▶ _Task statement_: Set out every line of the data below as a numbered list, leaving out the blank lines.

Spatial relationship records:
----------

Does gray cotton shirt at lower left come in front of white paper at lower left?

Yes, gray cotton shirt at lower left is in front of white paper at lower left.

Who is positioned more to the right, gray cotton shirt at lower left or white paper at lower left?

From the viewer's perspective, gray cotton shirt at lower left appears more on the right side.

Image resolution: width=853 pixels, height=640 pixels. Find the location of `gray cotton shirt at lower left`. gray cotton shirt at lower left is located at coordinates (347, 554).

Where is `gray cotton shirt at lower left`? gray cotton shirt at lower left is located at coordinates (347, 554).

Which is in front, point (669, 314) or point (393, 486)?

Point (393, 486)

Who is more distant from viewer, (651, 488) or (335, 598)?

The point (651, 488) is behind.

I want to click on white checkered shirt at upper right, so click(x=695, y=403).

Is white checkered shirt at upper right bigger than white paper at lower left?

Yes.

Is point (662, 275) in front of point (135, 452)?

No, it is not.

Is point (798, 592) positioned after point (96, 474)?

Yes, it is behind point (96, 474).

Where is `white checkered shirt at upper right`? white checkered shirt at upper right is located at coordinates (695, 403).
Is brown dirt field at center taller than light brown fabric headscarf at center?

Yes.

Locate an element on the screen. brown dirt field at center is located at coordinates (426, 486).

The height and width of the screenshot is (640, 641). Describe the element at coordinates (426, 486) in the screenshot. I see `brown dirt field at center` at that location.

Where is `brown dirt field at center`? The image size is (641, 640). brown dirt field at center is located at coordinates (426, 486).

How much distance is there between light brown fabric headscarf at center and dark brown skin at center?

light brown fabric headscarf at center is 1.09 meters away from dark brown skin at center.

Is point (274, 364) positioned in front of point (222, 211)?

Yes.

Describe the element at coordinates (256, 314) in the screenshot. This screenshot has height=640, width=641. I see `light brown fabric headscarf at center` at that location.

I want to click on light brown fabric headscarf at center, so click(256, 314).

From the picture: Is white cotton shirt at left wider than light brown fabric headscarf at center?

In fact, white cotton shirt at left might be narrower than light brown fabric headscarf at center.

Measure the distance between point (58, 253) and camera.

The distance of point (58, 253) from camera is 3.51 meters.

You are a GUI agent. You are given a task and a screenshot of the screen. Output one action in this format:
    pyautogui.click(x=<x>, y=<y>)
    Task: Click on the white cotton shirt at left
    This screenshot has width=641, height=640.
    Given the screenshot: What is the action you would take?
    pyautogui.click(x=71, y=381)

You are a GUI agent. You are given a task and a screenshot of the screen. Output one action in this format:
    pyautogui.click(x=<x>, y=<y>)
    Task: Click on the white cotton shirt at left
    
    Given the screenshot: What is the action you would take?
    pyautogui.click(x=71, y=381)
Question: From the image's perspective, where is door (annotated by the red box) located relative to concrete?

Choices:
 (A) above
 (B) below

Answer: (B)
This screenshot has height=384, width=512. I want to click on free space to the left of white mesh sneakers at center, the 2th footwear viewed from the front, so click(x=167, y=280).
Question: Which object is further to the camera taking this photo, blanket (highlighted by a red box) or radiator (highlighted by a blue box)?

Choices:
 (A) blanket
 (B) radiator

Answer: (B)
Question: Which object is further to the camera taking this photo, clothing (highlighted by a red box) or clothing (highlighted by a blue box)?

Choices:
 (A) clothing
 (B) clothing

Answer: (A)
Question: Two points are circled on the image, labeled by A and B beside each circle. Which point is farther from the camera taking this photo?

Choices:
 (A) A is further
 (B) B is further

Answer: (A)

----------

▶ _Complete response_:
1. Does gray cotton shirt at lower left come in front of white paper at lower left?
2. Yes, gray cotton shirt at lower left is in front of white paper at lower left.
3. Who is positioned more to the right, gray cotton shirt at lower left or white paper at lower left?
4. From the viewer's perspective, gray cotton shirt at lower left appears more on the right side.
5. Image resolution: width=853 pixels, height=640 pixels. Find the location of `gray cotton shirt at lower left`. gray cotton shirt at lower left is located at coordinates (347, 554).
6. Where is `gray cotton shirt at lower left`? gray cotton shirt at lower left is located at coordinates (347, 554).
7. Which is in front, point (669, 314) or point (393, 486)?
8. Point (393, 486)
9. Who is more distant from viewer, (651, 488) or (335, 598)?
10. The point (651, 488) is behind.
11. I want to click on white checkered shirt at upper right, so click(x=695, y=403).
12. Is white checkered shirt at upper right bigger than white paper at lower left?
13. Yes.
14. Is point (662, 275) in front of point (135, 452)?
15. No, it is not.
16. Is point (798, 592) positioned after point (96, 474)?
17. Yes, it is behind point (96, 474).
18. Where is `white checkered shirt at upper right`? white checkered shirt at upper right is located at coordinates (695, 403).
19. Is brown dirt field at center taller than light brown fabric headscarf at center?
20. Yes.
21. Locate an element on the screen. brown dirt field at center is located at coordinates (426, 486).
22. The height and width of the screenshot is (640, 641). Describe the element at coordinates (426, 486) in the screenshot. I see `brown dirt field at center` at that location.
23. Where is `brown dirt field at center`? The image size is (641, 640). brown dirt field at center is located at coordinates (426, 486).
24. How much distance is there between light brown fabric headscarf at center and dark brown skin at center?
25. light brown fabric headscarf at center is 1.09 meters away from dark brown skin at center.
26. Is point (274, 364) positioned in front of point (222, 211)?
27. Yes.
28. Describe the element at coordinates (256, 314) in the screenshot. This screenshot has height=640, width=641. I see `light brown fabric headscarf at center` at that location.
29. I want to click on light brown fabric headscarf at center, so click(256, 314).
30. From the picture: Is white cotton shirt at left wider than light brown fabric headscarf at center?
31. In fact, white cotton shirt at left might be narrower than light brown fabric headscarf at center.
32. Measure the distance between point (58, 253) and camera.
33. The distance of point (58, 253) from camera is 3.51 meters.
34. You are a GUI agent. You are given a task and a screenshot of the screen. Output one action in this format:
35.     pyautogui.click(x=<x>, y=<y>)
36.     Task: Click on the white cotton shirt at left
37.     This screenshot has width=641, height=640.
38.     Given the screenshot: What is the action you would take?
39.     pyautogui.click(x=71, y=381)
40. You are a GUI agent. You are given a task and a screenshot of the screen. Output one action in this format:
41.     pyautogui.click(x=<x>, y=<y>)
42.     Task: Click on the white cotton shirt at left
43.     Given the screenshot: What is the action you would take?
44.     pyautogui.click(x=71, y=381)
45. Question: From the image's perspective, where is door (annotated by the red box) located relative to concrete?
46. Choices:
47.  (A) above
48.  (B) below
49. Answer: (B)
50. This screenshot has height=384, width=512. I want to click on free space to the left of white mesh sneakers at center, the 2th footwear viewed from the front, so click(x=167, y=280).
51. Question: Which object is further to the camera taking this photo, blanket (highlighted by a red box) or radiator (highlighted by a blue box)?
52. Choices:
53.  (A) blanket
54.  (B) radiator
55. Answer: (B)
56. Question: Which object is further to the camera taking this photo, clothing (highlighted by a red box) or clothing (highlighted by a blue box)?
57. Choices:
58.  (A) clothing
59.  (B) clothing
60. Answer: (A)
61. Question: Two points are circled on the image, labeled by A and B beside each circle. Which point is farther from the camera taking this photo?
62. Choices:
63.  (A) A is further
64.  (B) B is further
65. Answer: (A)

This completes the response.